• Task brief
Restate every entry verbatim; drop the pictures.

• Record extracts
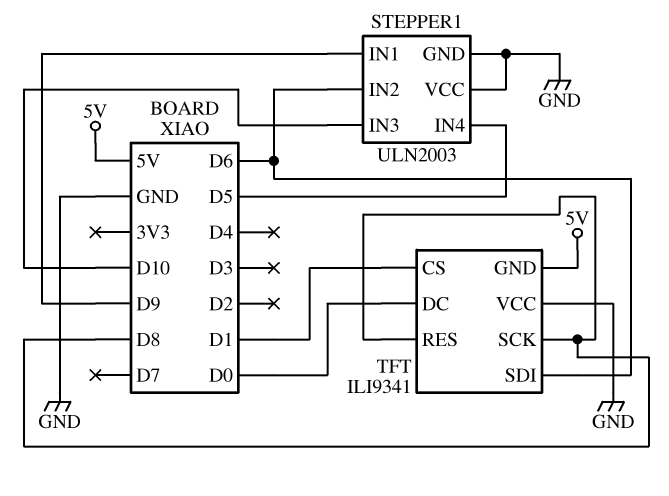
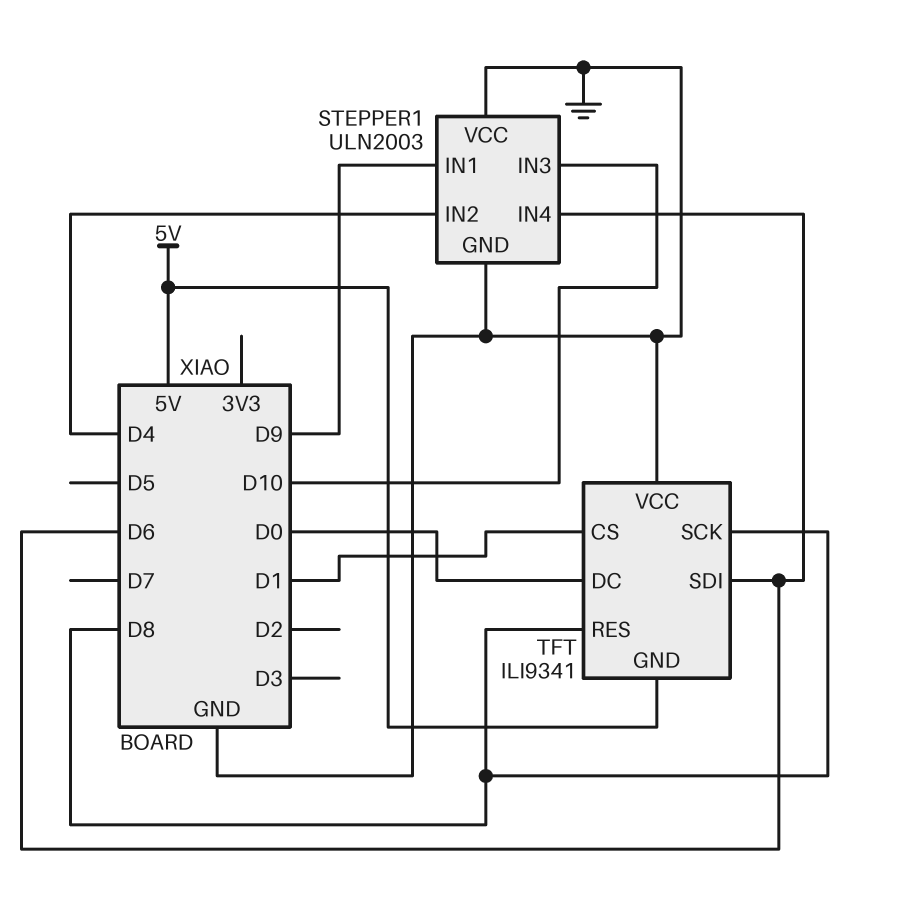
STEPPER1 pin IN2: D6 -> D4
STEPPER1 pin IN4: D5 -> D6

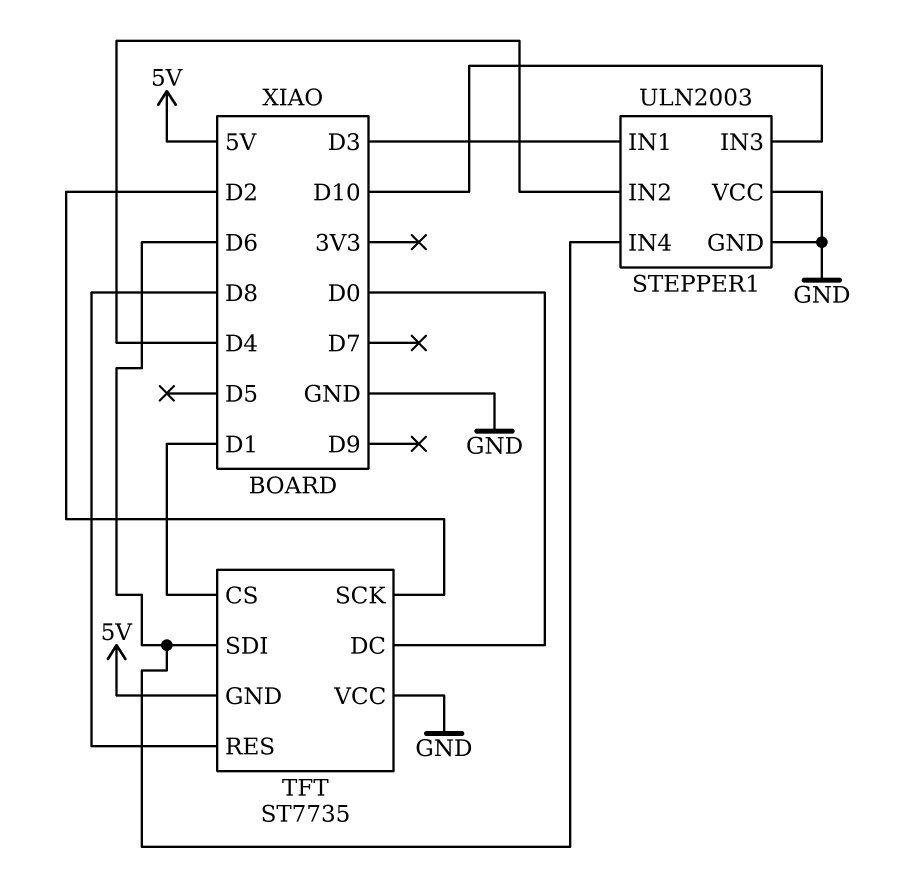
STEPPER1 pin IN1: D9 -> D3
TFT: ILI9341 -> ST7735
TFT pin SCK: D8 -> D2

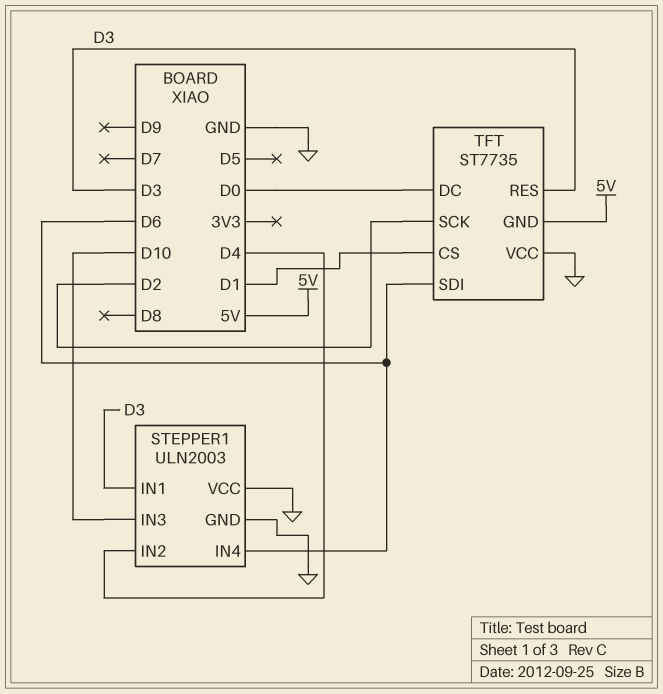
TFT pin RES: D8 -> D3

• Answer section
STEPPER1 pin IN2: D6 -> D4
STEPPER1 pin IN4: D5 -> D6

STEPPER1 pin IN1: D9 -> D3
TFT: ILI9341 -> ST7735
TFT pin SCK: D8 -> D2

TFT pin RES: D8 -> D3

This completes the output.